## EXERCISE INSTRUCTIONS
In the data that follows, find the line containing "Detect and mask vessel"; then quote that line and every line after it, exactly, through the last one.

[A block of data]
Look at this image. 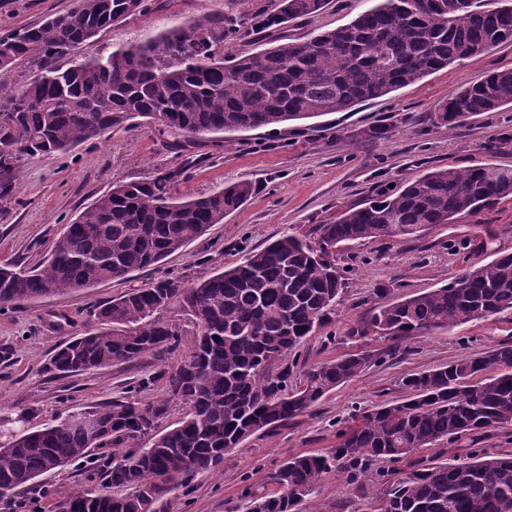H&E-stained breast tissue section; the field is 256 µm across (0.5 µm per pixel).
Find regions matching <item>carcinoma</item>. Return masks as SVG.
I'll list each match as a JSON object with an SVG mask.
<instances>
[{
	"instance_id": "obj_1",
	"label": "carcinoma",
	"mask_w": 512,
	"mask_h": 512,
	"mask_svg": "<svg viewBox=\"0 0 512 512\" xmlns=\"http://www.w3.org/2000/svg\"><path fill=\"white\" fill-rule=\"evenodd\" d=\"M130 0H76L64 14L0 34V70L35 59L38 74L12 86L0 80V197L10 195L27 156H52L140 118L181 149L208 135L278 126L347 112L428 74L512 43V0L494 10L480 0H375L347 24L233 60L224 42L241 35L236 17H204L157 39L102 56L92 50ZM328 0H272L249 19L255 31L317 15ZM512 104V69L494 70L451 93L438 120L457 124ZM491 154L512 152V134L489 140ZM177 168L119 182L64 227L50 254L26 268L0 265V308L94 288L152 267L203 236L253 192L244 181L185 200L173 193ZM512 199V168L484 163L431 170L380 191L320 224L315 241L284 231L239 264L189 286L164 276L99 305L101 328L69 336L44 363L50 375H79L144 355L164 358L182 331L156 315L180 305L195 326L189 353L141 378L131 394L58 417L0 446V484H10L19 512L43 474L78 462L107 488L69 489L61 512H163L180 482L217 466L224 453L257 432L308 412L338 386L378 361L362 351L314 366L288 387L285 357L331 322L345 282L336 249L377 238L406 237L452 224ZM388 225L397 226L386 232ZM512 310V253L498 252L428 292L376 308L360 336L395 344ZM163 393H136L157 384ZM403 401L367 410L324 453L295 455L270 477L276 490L254 495L251 512H304L321 483L340 473L361 483L372 462H399L446 439L512 425V345L501 343L402 380ZM186 408L173 428L156 431L173 403ZM102 428L97 444L79 419ZM394 484L376 512H512V453L420 461ZM125 493H112L110 488Z\"/></svg>"
}]
</instances>
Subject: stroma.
Here are the masks:
<instances>
[{
    "label": "stroma",
    "mask_w": 512,
    "mask_h": 512,
    "mask_svg": "<svg viewBox=\"0 0 512 512\" xmlns=\"http://www.w3.org/2000/svg\"><path fill=\"white\" fill-rule=\"evenodd\" d=\"M147 15H136L100 33L94 48L104 54L143 44L166 29L203 16H250L270 0H153ZM74 0H0V33L38 23L72 8ZM368 0H330L318 15L288 23L273 33L249 30L224 44L225 59L255 53L311 33L348 23ZM512 68V44H501L434 72L350 112L306 122L224 135L220 144L202 142L175 152L153 126L116 128L55 157L23 161L13 193L0 199V263L34 266L48 254L65 224L112 184L183 168L178 196L195 198L240 181L252 197L224 223L161 265L82 291L42 298L0 314V405L29 411L28 428L38 429L57 414L111 400L136 379L157 372L160 360L147 355L131 363L53 379L41 365L67 336L97 328L94 310L104 301L166 274L194 284L217 269L237 264L284 230L313 233L378 188H396L430 169L462 168L481 162L512 167V153L489 156L486 142L512 133V105L460 125L439 124L437 111L448 95L480 80L486 72ZM386 130L384 138L371 135ZM512 252V201L453 224H434L406 239L383 238L351 246L337 255L347 288L333 322L307 337L285 359L290 381L311 365L369 351L379 363L328 394L308 413L270 433H259L225 453L216 467L197 473L169 497L166 512H247L246 491H272L269 477L289 457L335 447L338 432L356 413L400 399L406 375L434 369L461 356L501 343L512 344V311L438 331L391 346L360 337L359 328L381 294L400 299L448 284L462 269L485 264L495 253ZM470 448L512 451V428L445 440L418 449L417 457L444 460ZM407 462L371 465L361 487L336 478L315 495L320 512H372L384 489L382 471H407ZM85 477L74 466L51 471L34 493L38 512H57L59 494Z\"/></svg>",
    "instance_id": "obj_1"
}]
</instances>
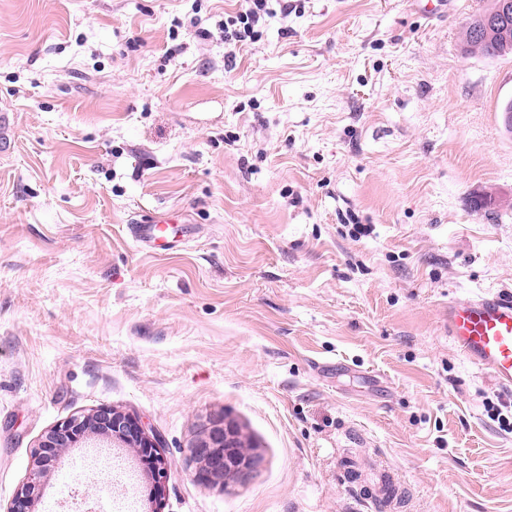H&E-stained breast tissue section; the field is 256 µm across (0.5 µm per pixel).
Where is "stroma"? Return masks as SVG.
<instances>
[{"mask_svg":"<svg viewBox=\"0 0 512 512\" xmlns=\"http://www.w3.org/2000/svg\"><path fill=\"white\" fill-rule=\"evenodd\" d=\"M449 2L291 0L231 59L243 0H0V512L103 406L170 463L158 506L112 447L132 512H393L377 468L404 512H512V390L448 337L453 300L512 295V57L465 54L489 0ZM157 220L178 248L134 240ZM219 416L258 459L222 489L188 452Z\"/></svg>","mask_w":512,"mask_h":512,"instance_id":"35a3bbf8","label":"stroma"}]
</instances>
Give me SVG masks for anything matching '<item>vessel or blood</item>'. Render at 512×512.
Listing matches in <instances>:
<instances>
[{
	"mask_svg": "<svg viewBox=\"0 0 512 512\" xmlns=\"http://www.w3.org/2000/svg\"><path fill=\"white\" fill-rule=\"evenodd\" d=\"M167 230L164 224H138L131 234L157 246ZM448 334L466 359L512 388V296L454 301L448 308Z\"/></svg>",
	"mask_w": 512,
	"mask_h": 512,
	"instance_id": "obj_1",
	"label": "vessel or blood"
}]
</instances>
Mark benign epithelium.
Here are the masks:
<instances>
[{"label":"benign epithelium","mask_w":512,"mask_h":512,"mask_svg":"<svg viewBox=\"0 0 512 512\" xmlns=\"http://www.w3.org/2000/svg\"><path fill=\"white\" fill-rule=\"evenodd\" d=\"M511 13L512 0H497L495 9L485 18V25L489 27ZM91 437L137 449L148 466L152 496L162 502L170 464L160 452L161 436L135 415L102 407L68 418L41 439L33 451V473L17 490L5 512H33L41 478L47 474L52 460ZM189 457L198 465L199 477L206 484L221 488L229 476L243 478L254 469L238 428L223 419L210 422L207 432L189 447Z\"/></svg>","instance_id":"benign-epithelium-1"}]
</instances>
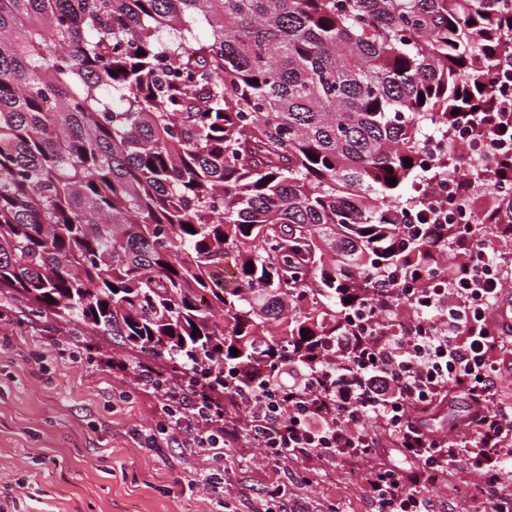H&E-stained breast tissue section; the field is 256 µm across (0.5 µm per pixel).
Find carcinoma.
Segmentation results:
<instances>
[{
	"label": "carcinoma",
	"instance_id": "obj_1",
	"mask_svg": "<svg viewBox=\"0 0 512 512\" xmlns=\"http://www.w3.org/2000/svg\"><path fill=\"white\" fill-rule=\"evenodd\" d=\"M509 57L512 0H0V292L286 408L376 280L461 247L400 201ZM469 139L470 137L467 130L460 127L448 131V133H444L443 135L438 133L428 135L424 141L422 155L427 173H432L433 164L439 156L446 153L448 156L453 155L460 145Z\"/></svg>",
	"mask_w": 512,
	"mask_h": 512
}]
</instances>
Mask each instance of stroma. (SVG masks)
<instances>
[{
    "mask_svg": "<svg viewBox=\"0 0 512 512\" xmlns=\"http://www.w3.org/2000/svg\"><path fill=\"white\" fill-rule=\"evenodd\" d=\"M135 358L70 325H0V512H375L360 472L402 462H273L244 436L198 451Z\"/></svg>",
    "mask_w": 512,
    "mask_h": 512,
    "instance_id": "obj_1",
    "label": "stroma"
}]
</instances>
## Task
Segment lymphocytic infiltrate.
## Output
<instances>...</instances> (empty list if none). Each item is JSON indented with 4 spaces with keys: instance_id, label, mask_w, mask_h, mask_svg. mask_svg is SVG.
<instances>
[{
    "instance_id": "lymphocytic-infiltrate-1",
    "label": "lymphocytic infiltrate",
    "mask_w": 512,
    "mask_h": 512,
    "mask_svg": "<svg viewBox=\"0 0 512 512\" xmlns=\"http://www.w3.org/2000/svg\"><path fill=\"white\" fill-rule=\"evenodd\" d=\"M460 234L465 245L449 289L419 287L420 270L377 281L375 296L396 299L395 312L409 319L414 335L377 336L362 344L339 337L336 358L354 363L355 373L337 376L327 387L315 377L305 380L302 396L287 409L273 392L246 402L250 419L242 429L228 425L224 413L203 408L191 393H177L183 409L200 419L195 448L226 447L244 431L270 455L353 464L382 453L386 432L411 466L363 473L377 512H431L427 489L459 464L492 512H512V498L501 494L512 481V444L503 429L512 424V403L498 400L491 362L508 331L489 319L503 296V278L498 256L473 236L471 225L461 226ZM434 311L442 313L441 323L431 321ZM452 387L465 393L469 405L467 417L449 426L457 435L453 441L429 427ZM369 419L374 428H366Z\"/></svg>"
}]
</instances>
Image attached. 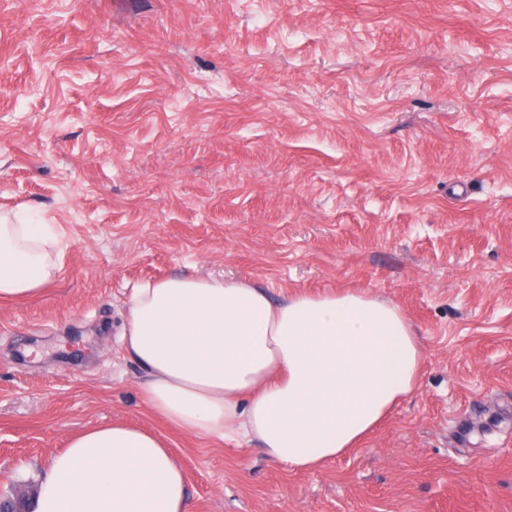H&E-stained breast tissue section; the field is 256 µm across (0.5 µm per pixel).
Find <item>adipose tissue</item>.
I'll return each instance as SVG.
<instances>
[{"label": "adipose tissue", "mask_w": 512, "mask_h": 512, "mask_svg": "<svg viewBox=\"0 0 512 512\" xmlns=\"http://www.w3.org/2000/svg\"><path fill=\"white\" fill-rule=\"evenodd\" d=\"M48 224H0V302L59 269ZM144 404L178 432L260 441L292 470L356 448L415 389L422 342L395 302L363 291L273 301L246 280L185 275L133 288L122 333ZM164 441L123 422L71 436L39 477L33 512H189Z\"/></svg>", "instance_id": "1"}]
</instances>
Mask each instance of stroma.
I'll return each instance as SVG.
<instances>
[{
  "label": "stroma",
  "instance_id": "35a3bbf8",
  "mask_svg": "<svg viewBox=\"0 0 512 512\" xmlns=\"http://www.w3.org/2000/svg\"><path fill=\"white\" fill-rule=\"evenodd\" d=\"M0 216L62 248L0 304V493L122 420L192 512H512V0H0ZM195 273L394 300L417 389L313 472L181 434L121 333Z\"/></svg>",
  "mask_w": 512,
  "mask_h": 512
}]
</instances>
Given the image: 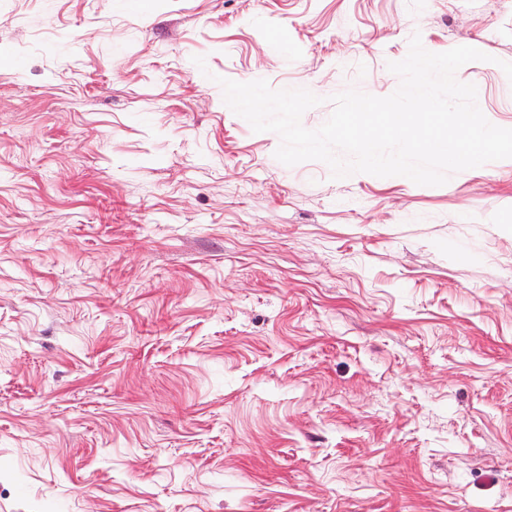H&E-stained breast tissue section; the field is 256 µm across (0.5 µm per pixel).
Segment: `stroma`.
Listing matches in <instances>:
<instances>
[{
  "instance_id": "1",
  "label": "stroma",
  "mask_w": 512,
  "mask_h": 512,
  "mask_svg": "<svg viewBox=\"0 0 512 512\" xmlns=\"http://www.w3.org/2000/svg\"><path fill=\"white\" fill-rule=\"evenodd\" d=\"M416 33L512 128V0H0V512H512V164L287 166L217 83L315 129Z\"/></svg>"
}]
</instances>
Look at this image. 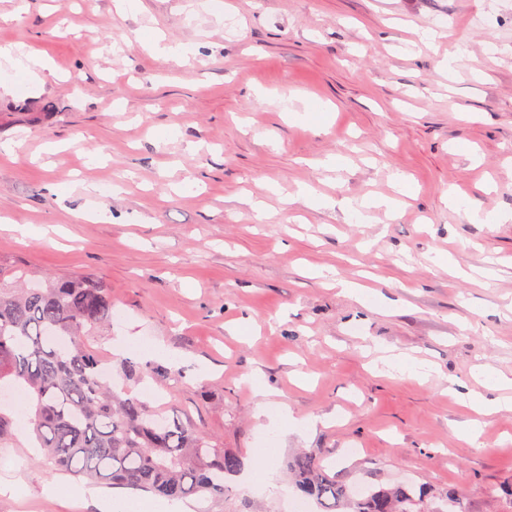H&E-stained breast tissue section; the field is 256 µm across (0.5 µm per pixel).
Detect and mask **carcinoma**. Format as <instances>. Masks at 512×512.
<instances>
[{"label": "carcinoma", "instance_id": "obj_1", "mask_svg": "<svg viewBox=\"0 0 512 512\" xmlns=\"http://www.w3.org/2000/svg\"><path fill=\"white\" fill-rule=\"evenodd\" d=\"M0 259V390L25 394V415L46 461L132 493L173 500L222 496L242 459L191 425L169 422L146 403L123 397L101 374L102 358L86 337L112 318L109 286L92 274L29 278ZM125 376L141 381L150 367L131 358ZM15 410L0 405V446ZM301 495L319 512H430L412 485L354 493L302 452L287 465Z\"/></svg>", "mask_w": 512, "mask_h": 512}]
</instances>
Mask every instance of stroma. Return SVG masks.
<instances>
[{
  "instance_id": "35a3bbf8",
  "label": "stroma",
  "mask_w": 512,
  "mask_h": 512,
  "mask_svg": "<svg viewBox=\"0 0 512 512\" xmlns=\"http://www.w3.org/2000/svg\"><path fill=\"white\" fill-rule=\"evenodd\" d=\"M153 32L188 61L147 55ZM5 142L0 218L49 232L0 228V257L103 278L114 317L88 345L113 381L242 458L193 512H290L286 462L312 449L350 486L512 512V409L479 418L458 398L512 378V0H0ZM396 173L412 191L393 217L371 202L396 197ZM121 336L167 349L159 376L125 381ZM262 400L301 433L261 427ZM70 479L13 423L0 512H95ZM255 417L257 419H268V426L270 428L277 427L282 424V422H291L294 428L303 427V423L300 420H297L290 416L288 413V406L285 404H281V406L274 412H270L267 410L265 403H259L257 406Z\"/></svg>"
}]
</instances>
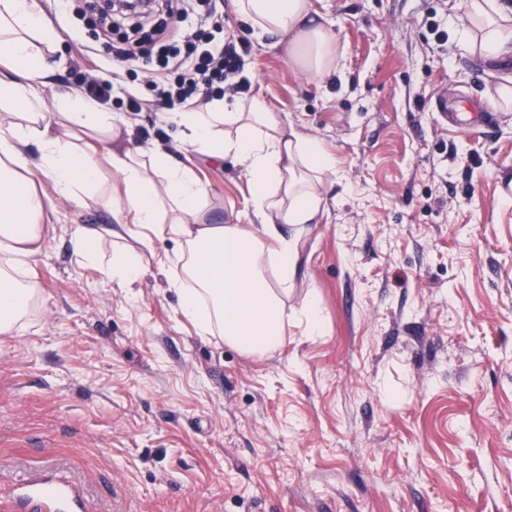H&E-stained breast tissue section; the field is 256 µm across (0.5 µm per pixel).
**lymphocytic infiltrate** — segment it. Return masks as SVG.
Segmentation results:
<instances>
[{"label":"lymphocytic infiltrate","instance_id":"1","mask_svg":"<svg viewBox=\"0 0 512 512\" xmlns=\"http://www.w3.org/2000/svg\"><path fill=\"white\" fill-rule=\"evenodd\" d=\"M171 25L149 40L121 38L111 45L122 62L145 61L162 78L153 82L156 111L193 108L223 97L224 85L243 69V57L224 37V6L219 0H165Z\"/></svg>","mask_w":512,"mask_h":512}]
</instances>
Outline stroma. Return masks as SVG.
<instances>
[{
  "instance_id": "35a3bbf8",
  "label": "stroma",
  "mask_w": 512,
  "mask_h": 512,
  "mask_svg": "<svg viewBox=\"0 0 512 512\" xmlns=\"http://www.w3.org/2000/svg\"><path fill=\"white\" fill-rule=\"evenodd\" d=\"M39 2L62 37L59 81H111L106 108L134 145L204 182L212 222L247 224L241 169L182 148L173 113L148 103L151 72L98 37L95 0ZM311 4L336 36L322 78L224 13L225 37L248 46L249 96L336 160L282 345L247 355L198 335L160 272L170 238L143 252L132 289L82 266L71 225L112 211L57 202L39 306L0 333V512L37 469L80 485L90 512H512V112L491 102L512 59L460 48L466 0ZM131 88L141 111L123 104ZM440 97L495 121L449 127Z\"/></svg>"
}]
</instances>
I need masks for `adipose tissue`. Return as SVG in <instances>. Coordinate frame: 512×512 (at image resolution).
<instances>
[{
  "label": "adipose tissue",
  "instance_id": "adipose-tissue-1",
  "mask_svg": "<svg viewBox=\"0 0 512 512\" xmlns=\"http://www.w3.org/2000/svg\"><path fill=\"white\" fill-rule=\"evenodd\" d=\"M231 7L259 35L285 43L299 69L331 74L336 38L310 0H231ZM467 16L463 49L486 61L512 56V13L497 0H468ZM61 41L37 0H0V332L20 329L39 302L27 274L45 248L46 210L65 200L110 208L117 218L98 230L76 225L70 243L80 263L100 265L108 280L128 286L140 278L142 260L119 241L147 245L170 236L179 250L163 265L167 283L198 334L222 335L250 354L280 346L297 237L321 209L333 156L258 97L181 112L183 144L232 159L248 179L250 228L212 223L208 188L189 169L162 152L126 146L112 113L54 84ZM106 167L121 194L103 178ZM284 224L295 237L281 233ZM103 239L117 245L105 265L97 249Z\"/></svg>",
  "mask_w": 512,
  "mask_h": 512
}]
</instances>
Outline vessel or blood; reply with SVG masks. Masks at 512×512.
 Here are the masks:
<instances>
[{
	"instance_id": "b4317fda",
	"label": "vessel or blood",
	"mask_w": 512,
	"mask_h": 512,
	"mask_svg": "<svg viewBox=\"0 0 512 512\" xmlns=\"http://www.w3.org/2000/svg\"><path fill=\"white\" fill-rule=\"evenodd\" d=\"M14 494L19 512H87L80 487L64 475L30 474Z\"/></svg>"
}]
</instances>
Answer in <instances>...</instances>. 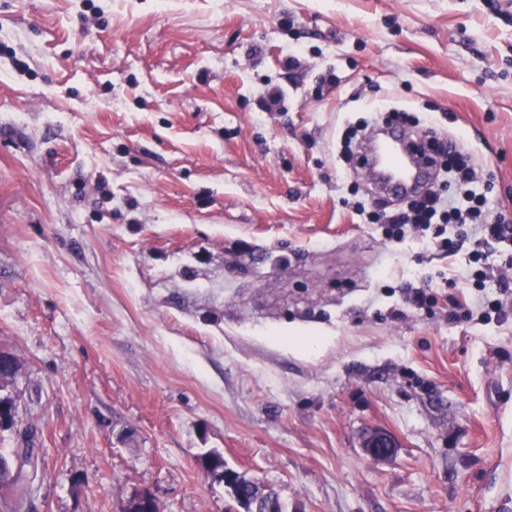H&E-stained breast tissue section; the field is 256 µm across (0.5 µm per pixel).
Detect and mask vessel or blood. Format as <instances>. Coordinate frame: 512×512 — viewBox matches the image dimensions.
I'll return each mask as SVG.
<instances>
[{
	"instance_id": "obj_1",
	"label": "vessel or blood",
	"mask_w": 512,
	"mask_h": 512,
	"mask_svg": "<svg viewBox=\"0 0 512 512\" xmlns=\"http://www.w3.org/2000/svg\"><path fill=\"white\" fill-rule=\"evenodd\" d=\"M363 162L371 166L386 193L403 197L422 190L433 176L432 167L417 159V145L411 135L396 131L381 133Z\"/></svg>"
}]
</instances>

## ANSWER BELOW
Detect and mask vessel or blood. Format as <instances>. Coordinate frame: 512×512 — viewBox matches the image dimensions.
I'll return each mask as SVG.
<instances>
[{
	"instance_id": "obj_1",
	"label": "vessel or blood",
	"mask_w": 512,
	"mask_h": 512,
	"mask_svg": "<svg viewBox=\"0 0 512 512\" xmlns=\"http://www.w3.org/2000/svg\"><path fill=\"white\" fill-rule=\"evenodd\" d=\"M363 162L371 166L386 193L403 197L422 190L433 176L432 167L417 159V145L411 135L396 131L381 133Z\"/></svg>"
}]
</instances>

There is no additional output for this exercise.